● **TASK GOAL**
Give back only the lines from the one with "pink cylinder: 13 -> 8" through the last line of the data, exactly as they appear.

● **DATA EXTRACT**
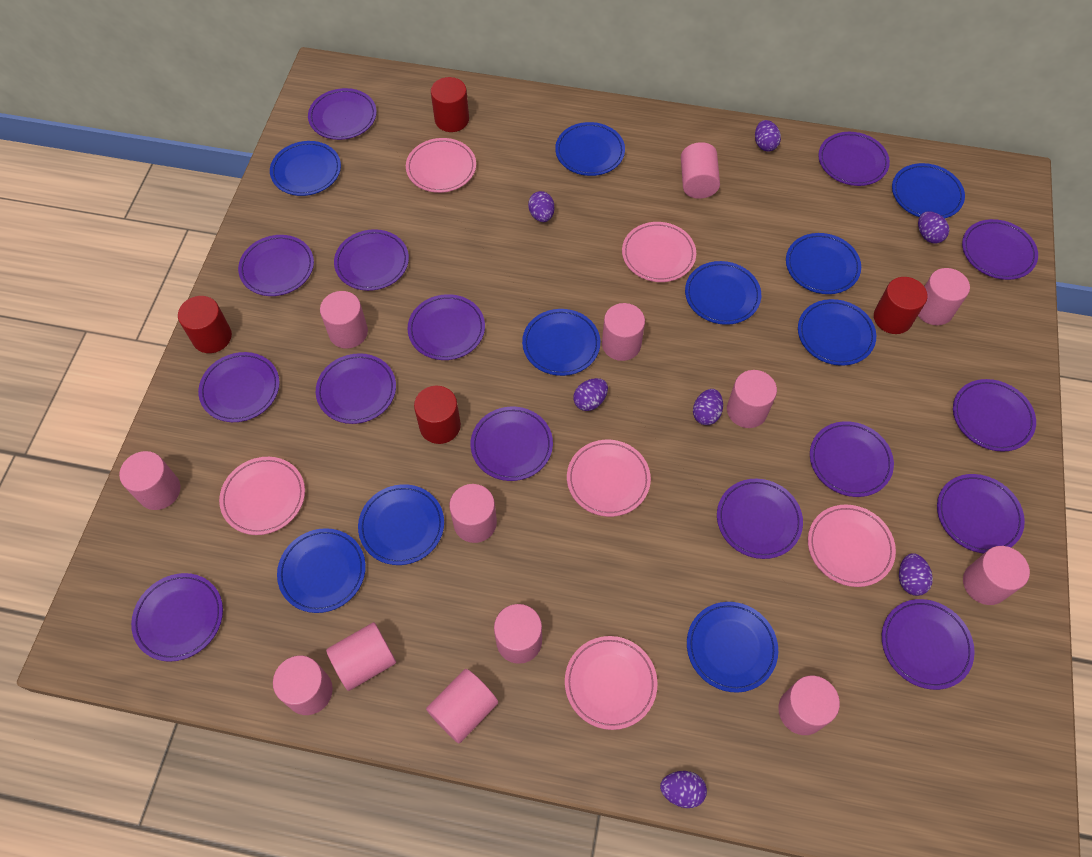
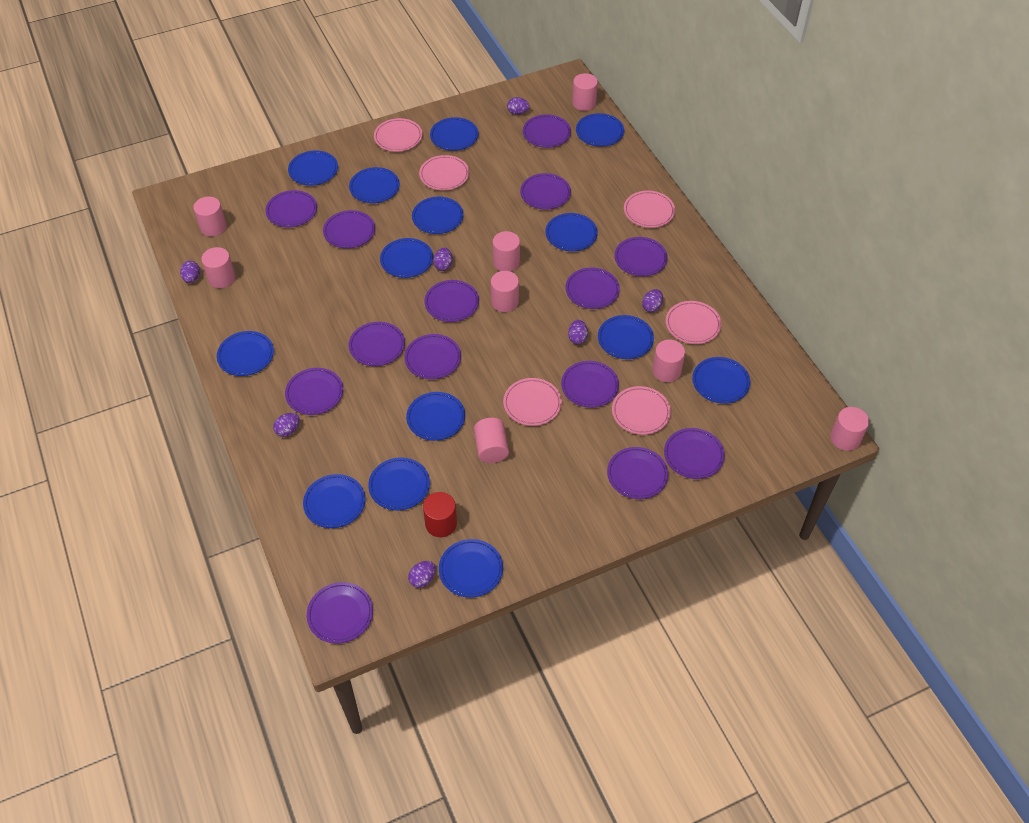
blue plate: 10 -> 14
pink cylinder: 13 -> 8
purple plate: 15 -> 14
red cylinder: 4 -> 1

● **RESULT FOR THIS TASK**
pink cylinder: 13 -> 8
purple plate: 15 -> 14
red cylinder: 4 -> 1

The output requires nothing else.